• **Task requirements**:
State how many lines of the entries hold the string "VRAW", and output nothing but that count.

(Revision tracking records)
-.-.-

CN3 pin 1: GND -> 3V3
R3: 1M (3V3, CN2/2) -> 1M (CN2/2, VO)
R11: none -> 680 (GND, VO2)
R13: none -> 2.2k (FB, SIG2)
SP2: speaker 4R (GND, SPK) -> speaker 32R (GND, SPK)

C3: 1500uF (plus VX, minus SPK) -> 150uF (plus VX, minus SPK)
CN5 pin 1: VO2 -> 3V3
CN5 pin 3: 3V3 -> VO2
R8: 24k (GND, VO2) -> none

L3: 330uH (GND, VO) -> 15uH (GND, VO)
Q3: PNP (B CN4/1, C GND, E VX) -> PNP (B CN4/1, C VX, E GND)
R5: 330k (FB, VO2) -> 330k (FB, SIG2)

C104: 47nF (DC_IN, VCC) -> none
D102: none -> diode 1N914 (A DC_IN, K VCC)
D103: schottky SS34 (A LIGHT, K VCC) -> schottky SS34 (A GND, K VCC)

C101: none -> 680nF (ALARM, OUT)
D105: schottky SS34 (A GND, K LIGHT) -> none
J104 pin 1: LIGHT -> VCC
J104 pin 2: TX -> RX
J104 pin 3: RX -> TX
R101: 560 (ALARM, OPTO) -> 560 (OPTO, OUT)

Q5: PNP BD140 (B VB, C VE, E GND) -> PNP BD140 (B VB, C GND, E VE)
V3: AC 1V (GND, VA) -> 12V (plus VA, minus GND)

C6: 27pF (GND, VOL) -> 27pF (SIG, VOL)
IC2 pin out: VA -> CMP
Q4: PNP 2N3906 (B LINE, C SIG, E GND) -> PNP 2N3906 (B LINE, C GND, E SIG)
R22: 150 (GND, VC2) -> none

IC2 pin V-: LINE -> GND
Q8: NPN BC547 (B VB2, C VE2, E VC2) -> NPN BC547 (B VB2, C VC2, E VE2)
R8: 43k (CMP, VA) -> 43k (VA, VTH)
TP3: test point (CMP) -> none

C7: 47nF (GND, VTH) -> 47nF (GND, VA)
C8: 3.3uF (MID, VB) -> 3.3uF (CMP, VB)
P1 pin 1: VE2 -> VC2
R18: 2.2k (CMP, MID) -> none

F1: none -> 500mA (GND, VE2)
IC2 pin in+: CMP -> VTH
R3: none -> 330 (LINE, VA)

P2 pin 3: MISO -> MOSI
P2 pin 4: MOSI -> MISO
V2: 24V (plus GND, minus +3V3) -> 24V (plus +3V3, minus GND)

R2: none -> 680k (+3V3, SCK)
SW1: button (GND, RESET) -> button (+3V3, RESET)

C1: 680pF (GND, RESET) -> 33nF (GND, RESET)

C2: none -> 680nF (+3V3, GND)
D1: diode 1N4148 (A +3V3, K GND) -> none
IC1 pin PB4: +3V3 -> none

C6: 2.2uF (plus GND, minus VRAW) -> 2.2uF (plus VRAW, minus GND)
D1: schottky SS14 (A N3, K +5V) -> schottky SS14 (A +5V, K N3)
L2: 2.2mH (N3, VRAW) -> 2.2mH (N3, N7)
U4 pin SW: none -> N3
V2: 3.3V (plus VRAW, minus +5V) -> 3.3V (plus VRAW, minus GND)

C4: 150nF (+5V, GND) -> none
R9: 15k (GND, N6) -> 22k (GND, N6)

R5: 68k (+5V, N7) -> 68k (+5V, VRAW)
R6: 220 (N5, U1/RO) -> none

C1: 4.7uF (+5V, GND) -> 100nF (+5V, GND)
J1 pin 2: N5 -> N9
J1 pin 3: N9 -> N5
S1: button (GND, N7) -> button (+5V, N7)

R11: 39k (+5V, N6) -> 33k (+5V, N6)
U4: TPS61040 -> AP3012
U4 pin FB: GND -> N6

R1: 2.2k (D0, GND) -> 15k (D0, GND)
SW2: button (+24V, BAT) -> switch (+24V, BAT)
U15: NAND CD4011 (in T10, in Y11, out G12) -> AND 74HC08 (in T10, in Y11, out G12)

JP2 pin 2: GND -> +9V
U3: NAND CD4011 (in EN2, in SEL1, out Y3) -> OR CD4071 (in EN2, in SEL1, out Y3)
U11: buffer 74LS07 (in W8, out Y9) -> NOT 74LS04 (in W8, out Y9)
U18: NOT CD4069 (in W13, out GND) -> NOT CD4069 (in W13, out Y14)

-.-.-

• **Response below**:
4